Stored data =

----------------------------------------

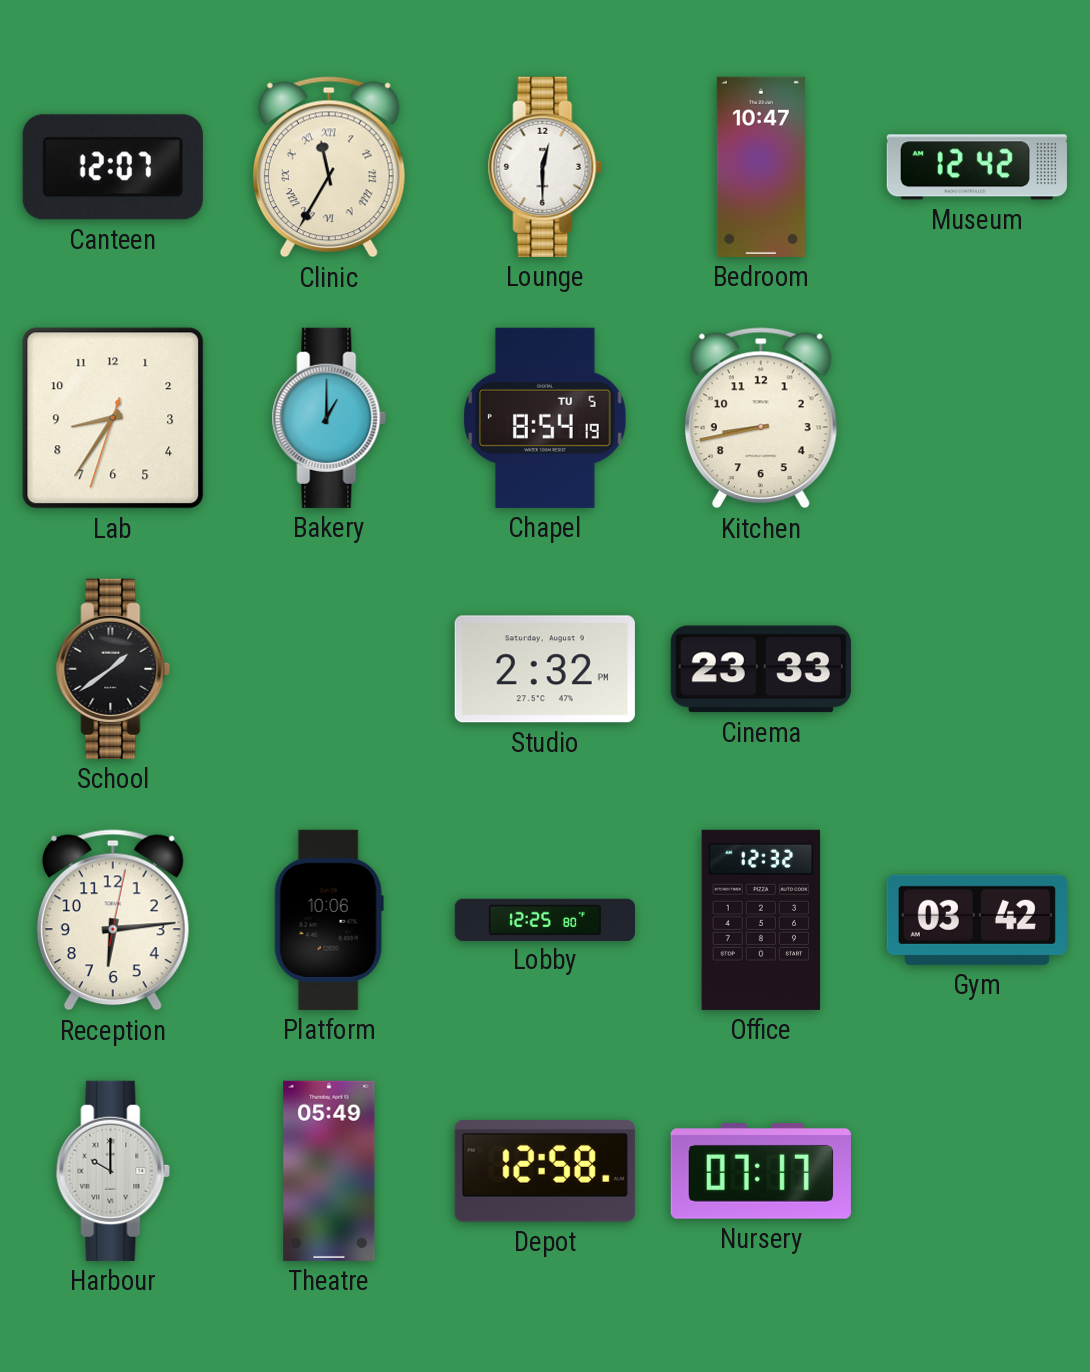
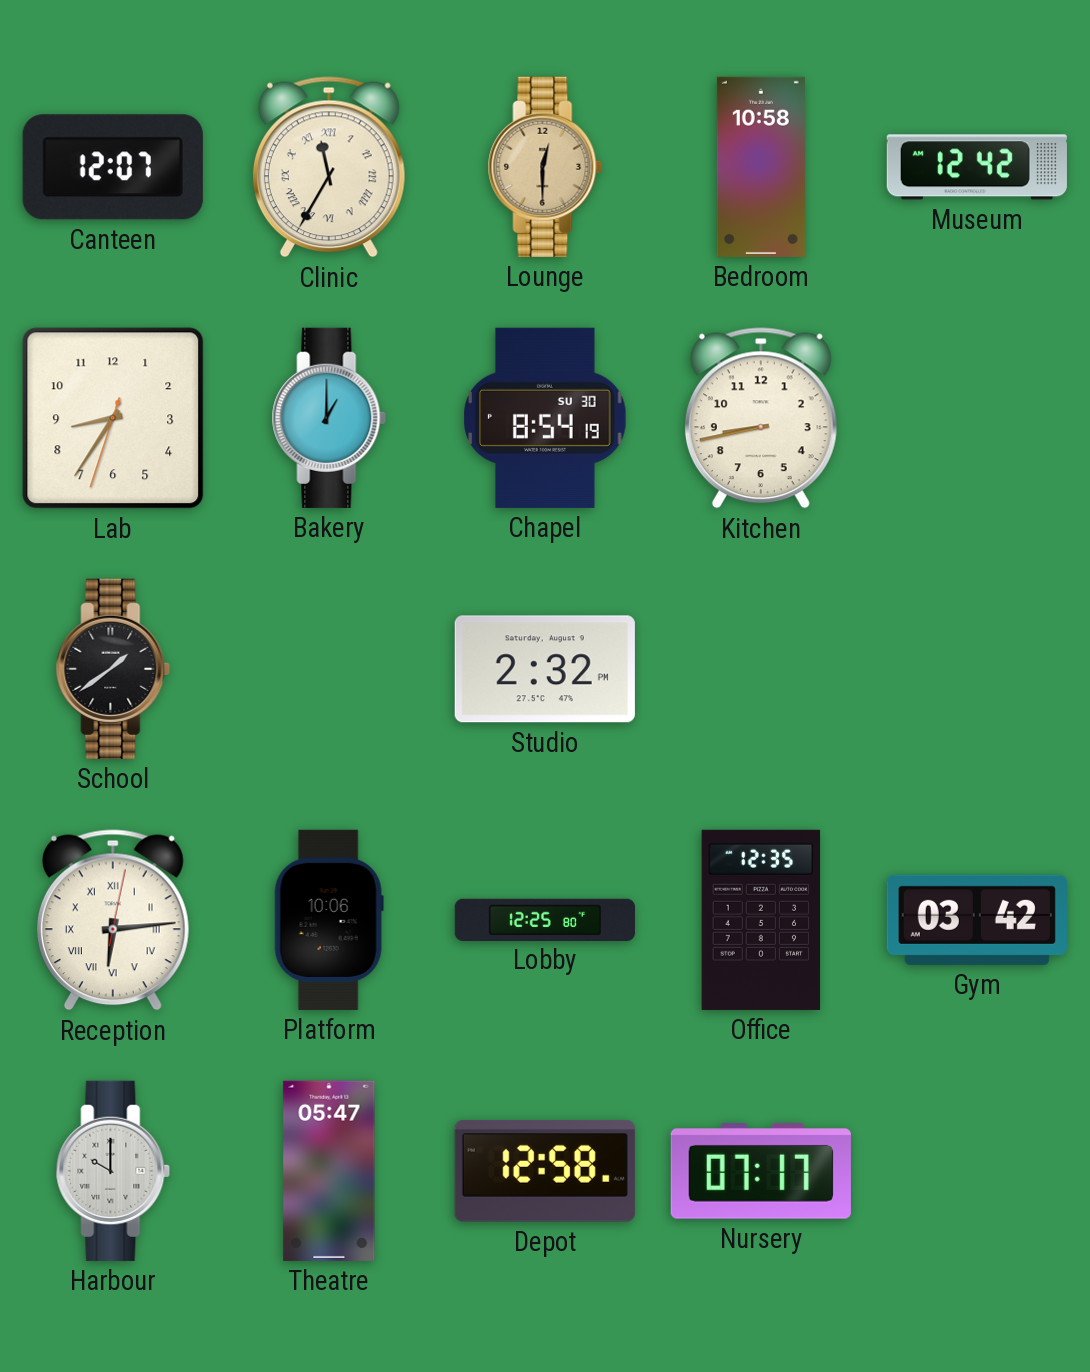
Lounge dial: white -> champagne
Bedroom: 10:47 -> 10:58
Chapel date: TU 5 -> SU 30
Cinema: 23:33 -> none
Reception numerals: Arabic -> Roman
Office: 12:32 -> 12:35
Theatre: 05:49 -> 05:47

----------------------------------------

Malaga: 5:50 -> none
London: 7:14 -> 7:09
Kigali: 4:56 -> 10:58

----------------------------------------

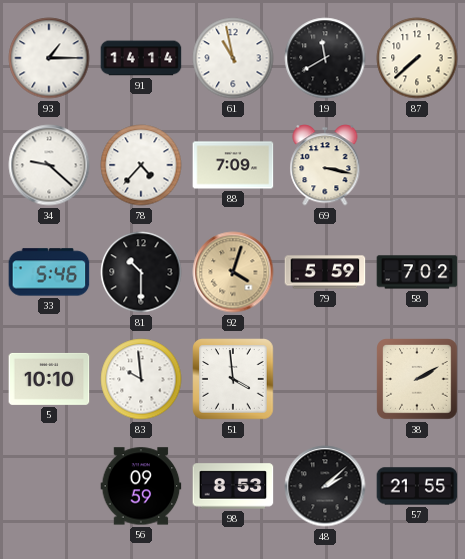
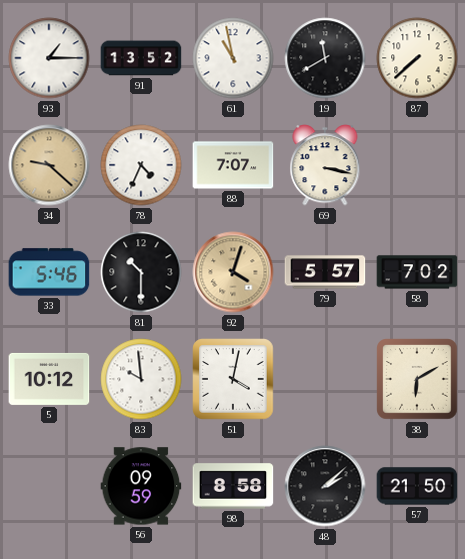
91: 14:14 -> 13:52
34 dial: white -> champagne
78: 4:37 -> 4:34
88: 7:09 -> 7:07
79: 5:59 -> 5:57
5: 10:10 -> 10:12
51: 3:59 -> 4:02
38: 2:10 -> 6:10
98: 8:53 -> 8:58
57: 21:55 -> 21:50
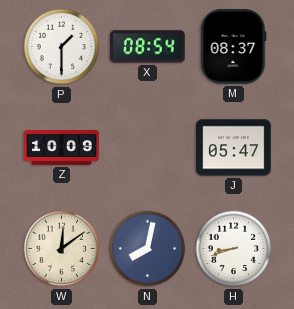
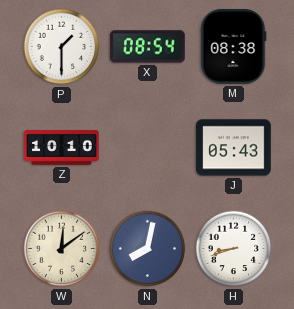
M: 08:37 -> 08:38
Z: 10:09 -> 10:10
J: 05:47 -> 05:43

----------------------------------------

What the task requires =
Retype the items from the line containing "Lounge dial: white -> champagne" up to and including the line containing "Theatre: 05:49 -> 05:47", without any changes.

Correct response =
Lounge dial: white -> champagne
Bedroom: 10:47 -> 10:58
Chapel date: TU 5 -> SU 30
Cinema: 23:33 -> none
Reception numerals: Arabic -> Roman
Office: 12:32 -> 12:35
Theatre: 05:49 -> 05:47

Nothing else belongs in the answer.